**EXERCISE DESCRIPTION:** When you reach the line containing "dumbbell (orange) |" in the entries below, begin reproducing lines exactly, and stop once the line containing "105 degrees clockwise |" is done.

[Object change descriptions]
.....

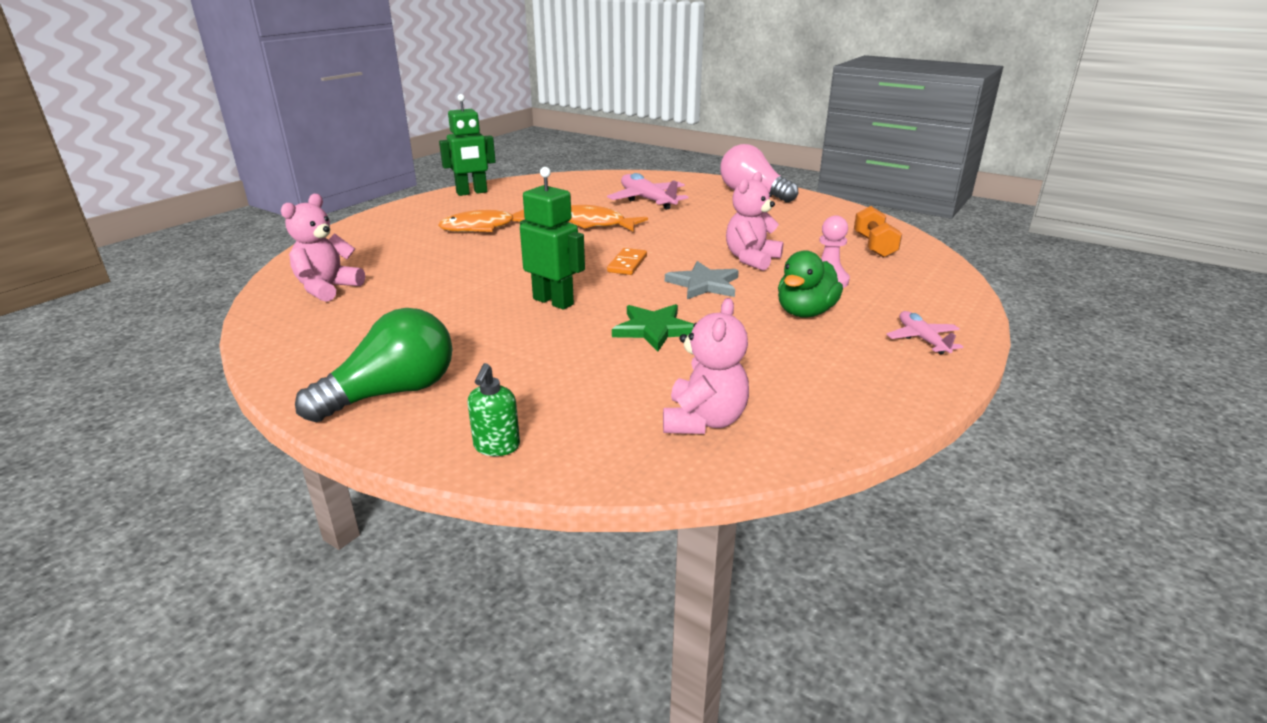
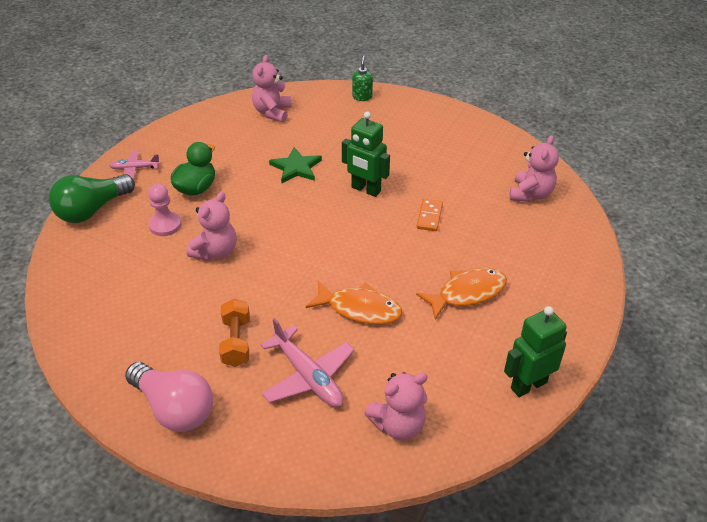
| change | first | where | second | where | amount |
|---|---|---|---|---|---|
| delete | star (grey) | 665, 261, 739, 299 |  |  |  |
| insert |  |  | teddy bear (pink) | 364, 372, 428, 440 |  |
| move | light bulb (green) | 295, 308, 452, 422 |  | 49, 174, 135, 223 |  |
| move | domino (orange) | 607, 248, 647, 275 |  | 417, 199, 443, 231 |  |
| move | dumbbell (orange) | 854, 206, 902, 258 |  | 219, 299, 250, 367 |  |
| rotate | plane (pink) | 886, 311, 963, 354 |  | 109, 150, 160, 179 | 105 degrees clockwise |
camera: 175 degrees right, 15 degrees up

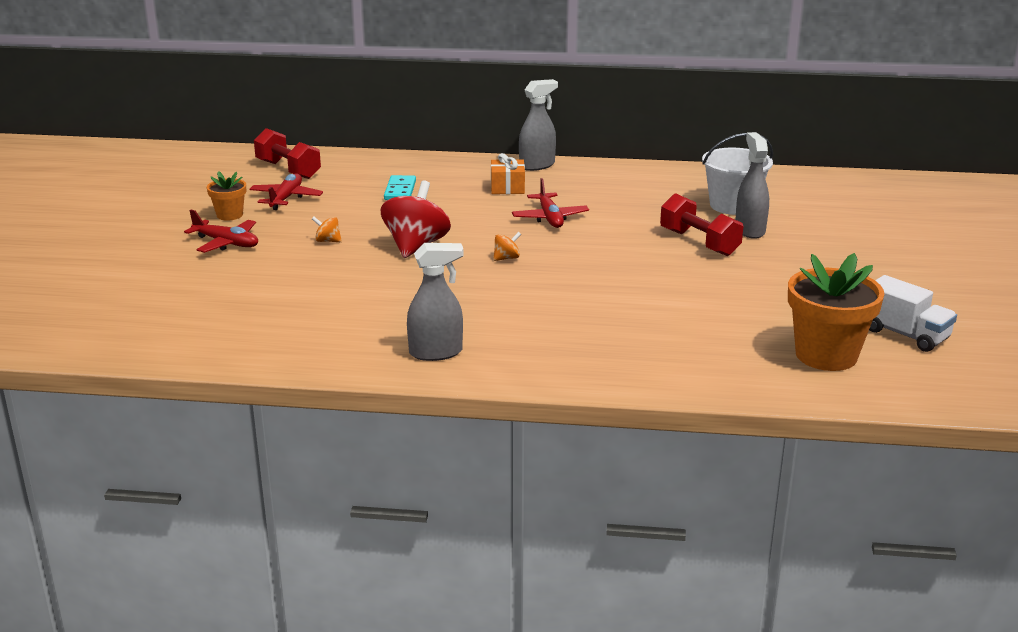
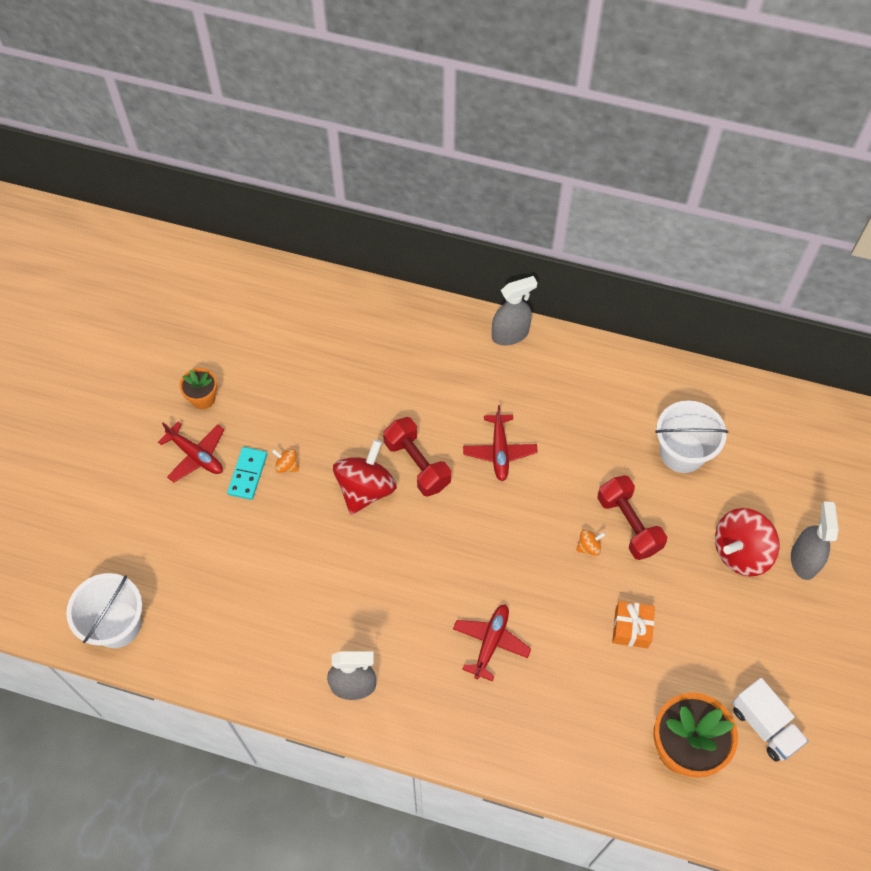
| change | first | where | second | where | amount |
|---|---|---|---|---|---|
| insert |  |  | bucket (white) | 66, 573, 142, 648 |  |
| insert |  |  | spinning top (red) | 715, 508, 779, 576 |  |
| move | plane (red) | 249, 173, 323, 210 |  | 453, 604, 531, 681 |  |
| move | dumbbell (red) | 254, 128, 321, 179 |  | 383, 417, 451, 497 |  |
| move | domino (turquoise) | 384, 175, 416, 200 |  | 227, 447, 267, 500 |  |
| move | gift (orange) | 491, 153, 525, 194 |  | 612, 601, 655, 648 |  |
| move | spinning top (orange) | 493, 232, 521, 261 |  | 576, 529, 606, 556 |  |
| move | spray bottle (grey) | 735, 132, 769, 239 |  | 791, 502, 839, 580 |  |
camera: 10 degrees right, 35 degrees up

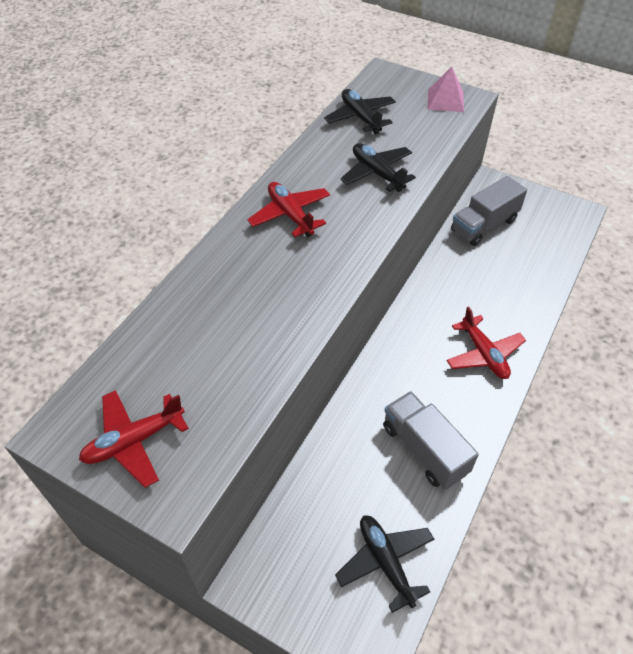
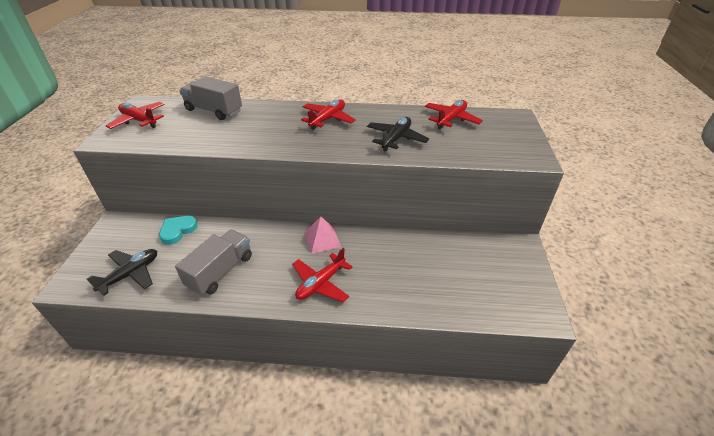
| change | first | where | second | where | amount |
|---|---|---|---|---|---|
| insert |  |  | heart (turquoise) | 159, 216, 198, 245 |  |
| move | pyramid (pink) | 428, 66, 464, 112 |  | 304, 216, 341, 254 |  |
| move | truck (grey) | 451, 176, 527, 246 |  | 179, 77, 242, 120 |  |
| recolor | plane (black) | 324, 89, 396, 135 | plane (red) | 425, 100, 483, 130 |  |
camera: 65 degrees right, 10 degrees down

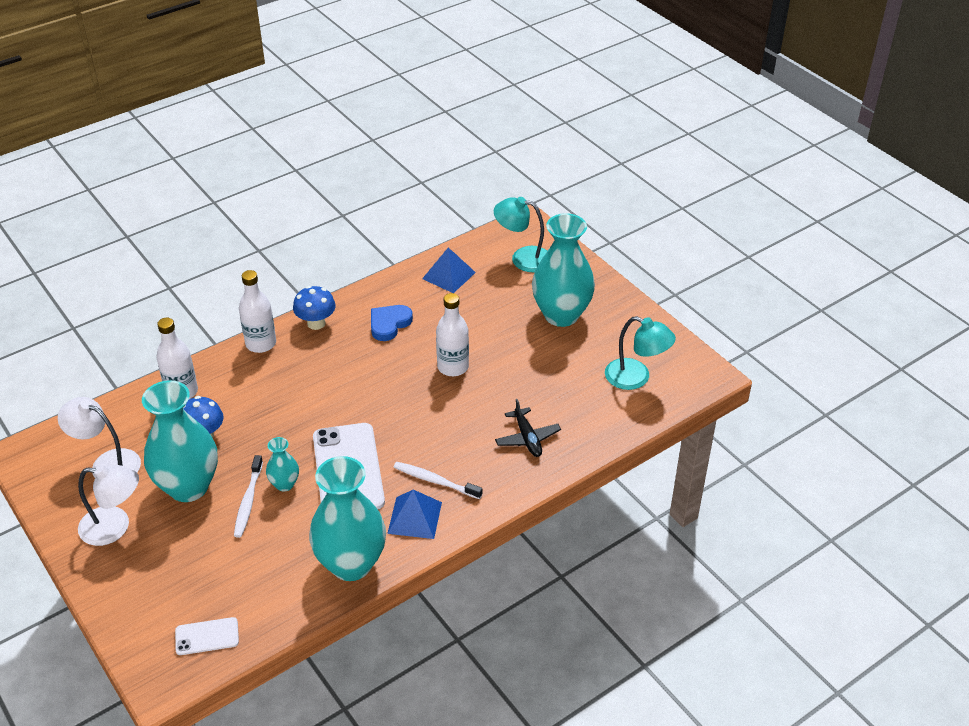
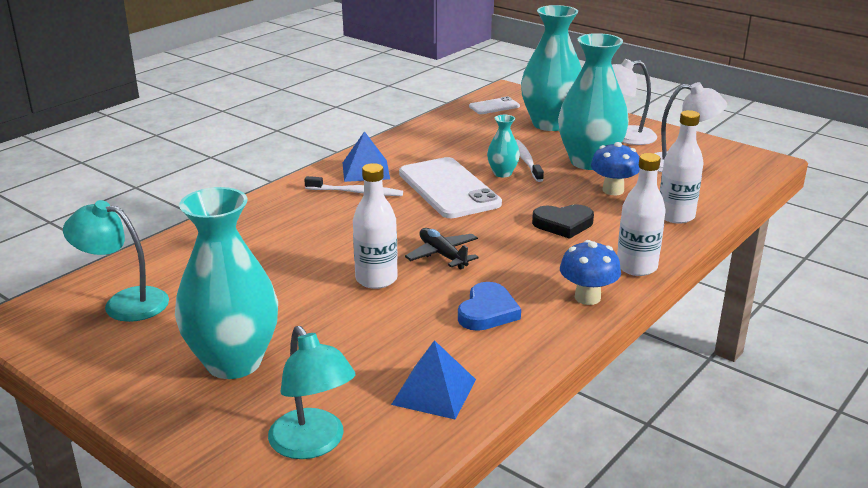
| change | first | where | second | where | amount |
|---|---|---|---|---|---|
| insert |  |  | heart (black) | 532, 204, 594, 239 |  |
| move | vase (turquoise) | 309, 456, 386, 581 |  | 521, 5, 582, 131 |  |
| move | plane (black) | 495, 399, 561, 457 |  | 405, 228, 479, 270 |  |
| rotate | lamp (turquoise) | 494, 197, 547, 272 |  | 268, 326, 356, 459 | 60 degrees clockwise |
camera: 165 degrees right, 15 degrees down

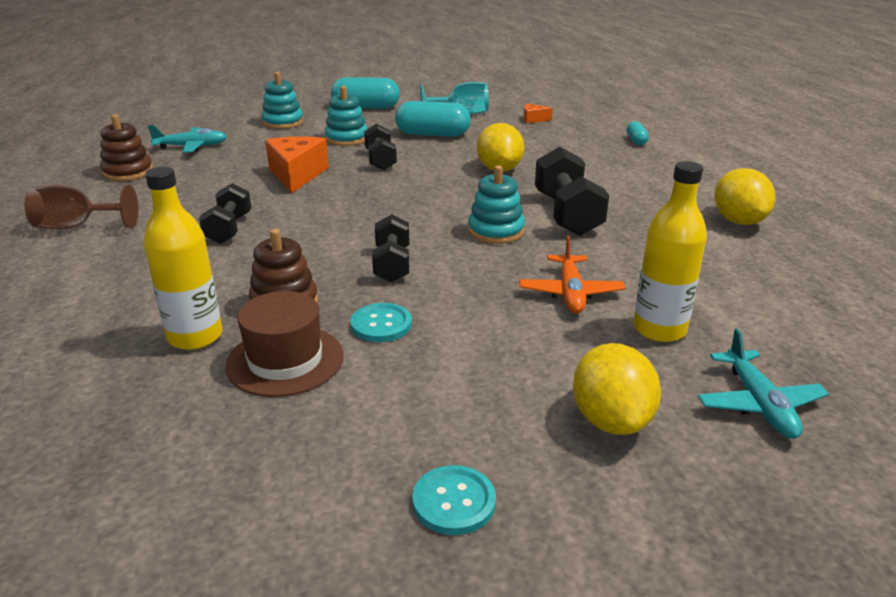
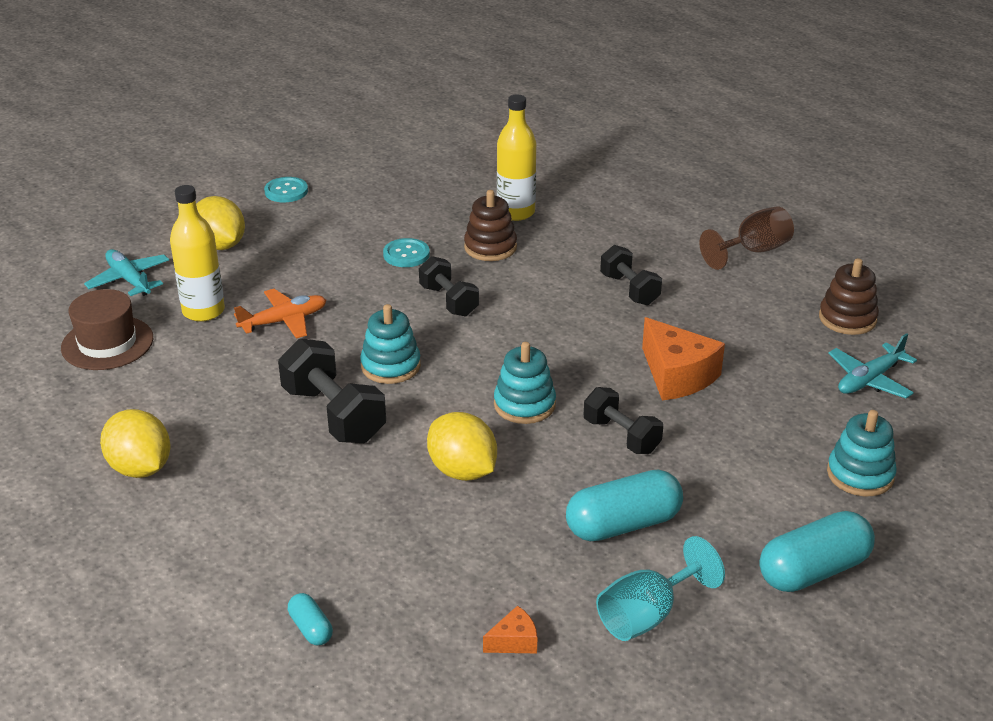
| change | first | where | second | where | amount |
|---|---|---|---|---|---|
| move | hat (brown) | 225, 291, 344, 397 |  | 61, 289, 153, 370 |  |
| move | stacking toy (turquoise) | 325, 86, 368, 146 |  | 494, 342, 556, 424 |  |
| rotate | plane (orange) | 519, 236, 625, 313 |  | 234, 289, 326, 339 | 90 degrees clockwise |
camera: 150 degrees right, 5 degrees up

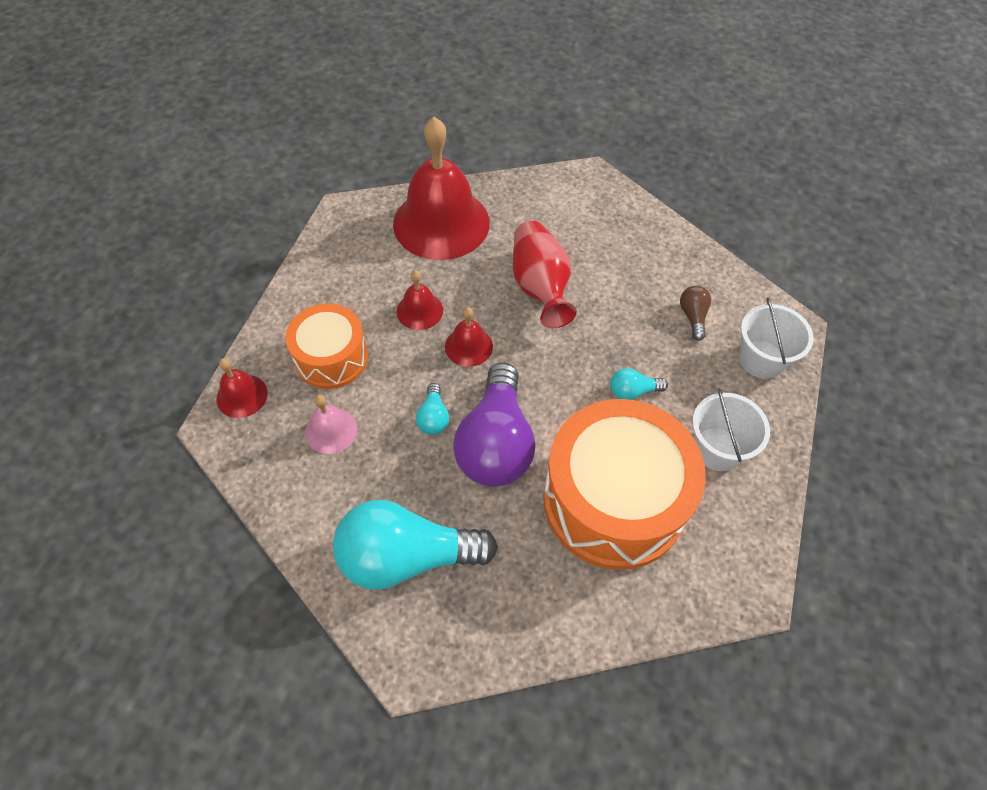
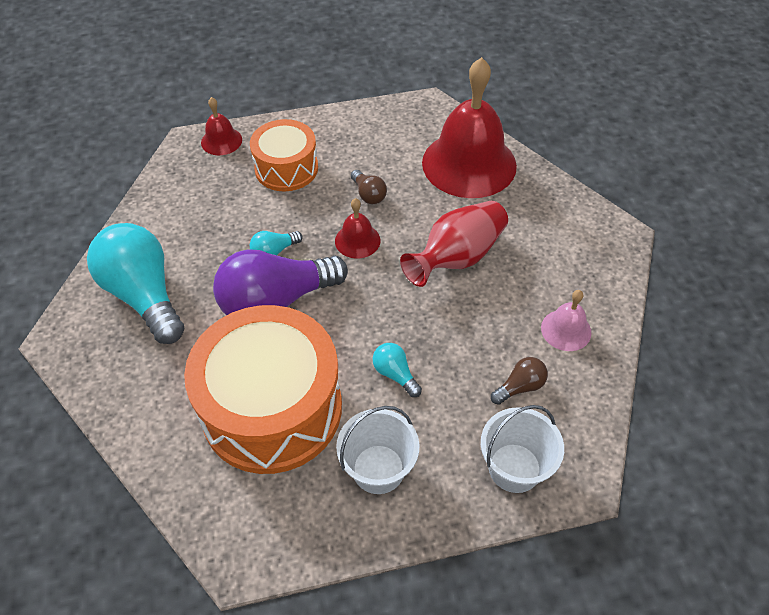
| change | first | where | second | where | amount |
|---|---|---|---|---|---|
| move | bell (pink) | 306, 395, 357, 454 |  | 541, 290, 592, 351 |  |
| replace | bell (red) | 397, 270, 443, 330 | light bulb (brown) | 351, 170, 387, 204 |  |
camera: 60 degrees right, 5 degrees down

.....

**ANSWER:**
| move | dumbbell (orange) | 854, 206, 902, 258 |  | 219, 299, 250, 367 |  |
| rotate | plane (pink) | 886, 311, 963, 354 |  | 109, 150, 160, 179 | 105 degrees clockwise |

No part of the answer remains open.